* **Requirement**
Whenever a line in the records below holds the string "purple", copy it out.

* **Source records**
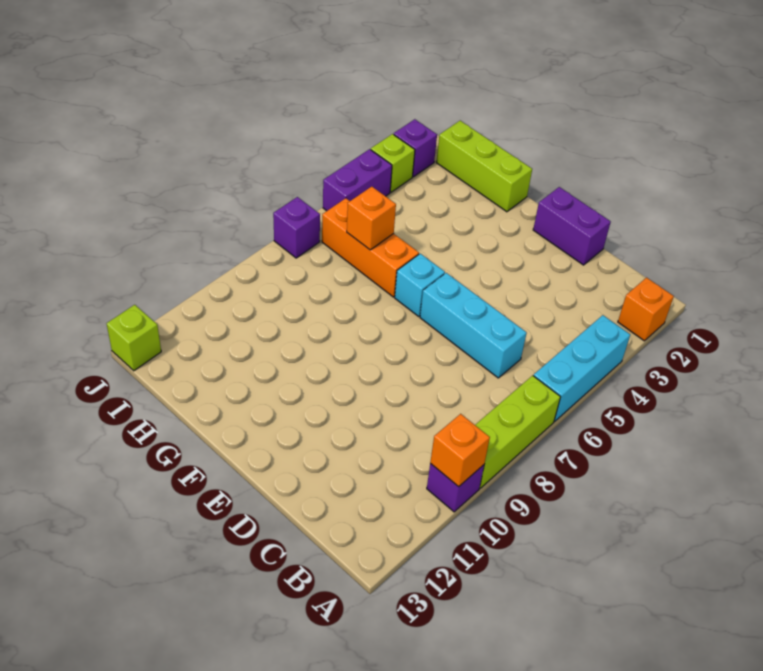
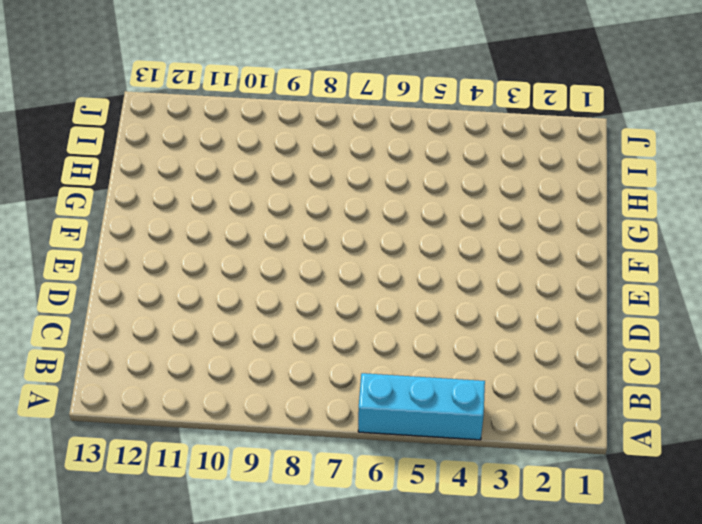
none -> orange brick A2 level 1
none -> lime brick A7:A9 level 1
none -> purple brick A10 level 1

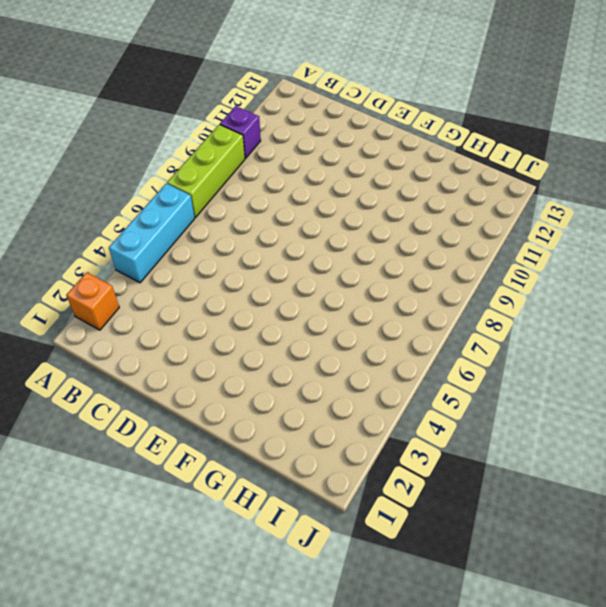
none -> cyan brick C6:E6 level 1
none -> purple brick D1:E1 level 1
none -> cyan brick F6 level 1

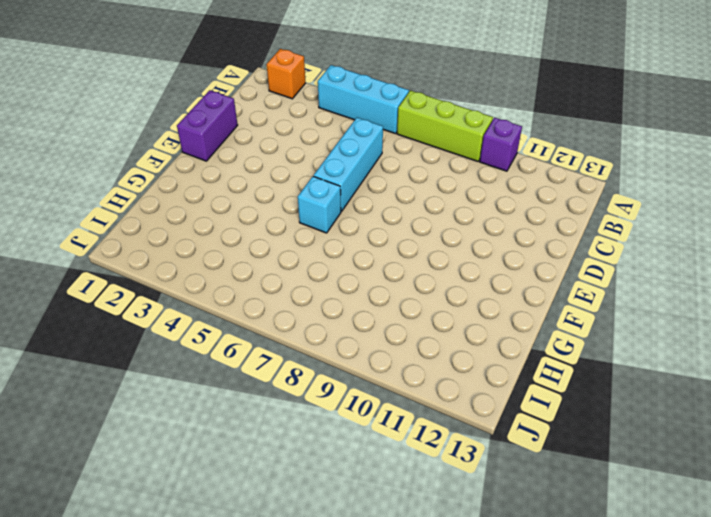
none -> lime brick G1:I1 level 1
none -> orange brick G6:I6 level 1
none -> purple brick J2 level 1

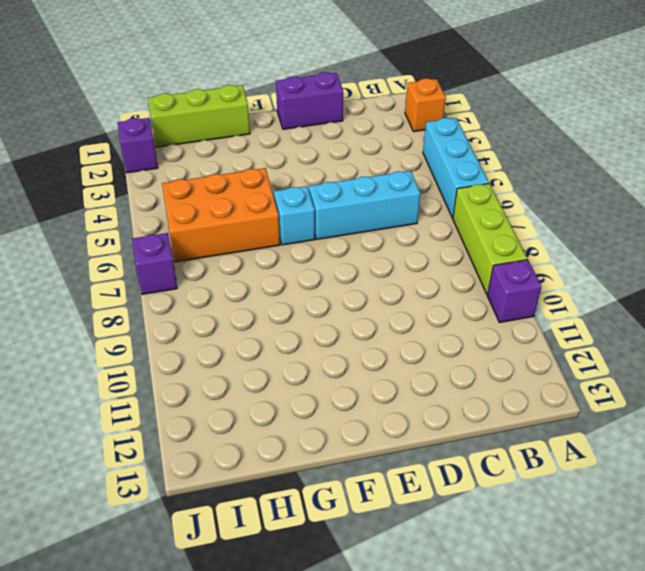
orange brick G5:I6 level 1 -> orange brick G6:I6 level 1
none -> lime brick J3 level 1
none -> purple brick J4:J5 level 1
none -> lime brick J13 level 1

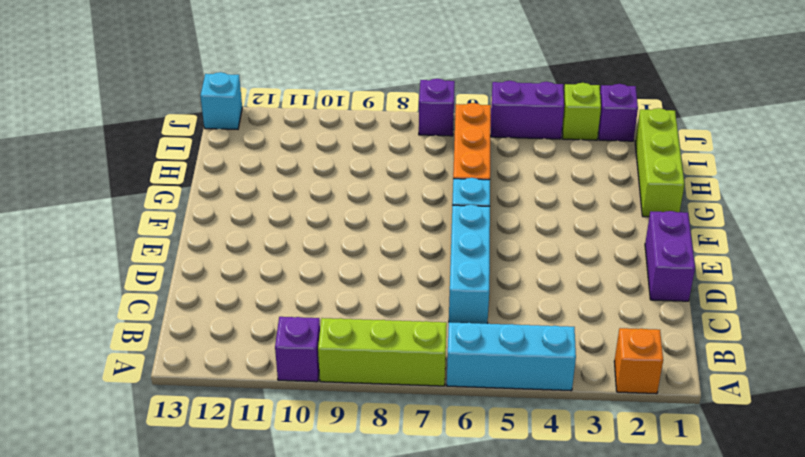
cyan brick J13 level 1 -> lime brick J13 level 1
none -> orange brick A10 level 2
none -> orange brick H6 level 2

* **Answer to this problem**
none -> purple brick A10 level 1
none -> purple brick D1:E1 level 1
none -> purple brick J2 level 1
none -> purple brick J4:J5 level 1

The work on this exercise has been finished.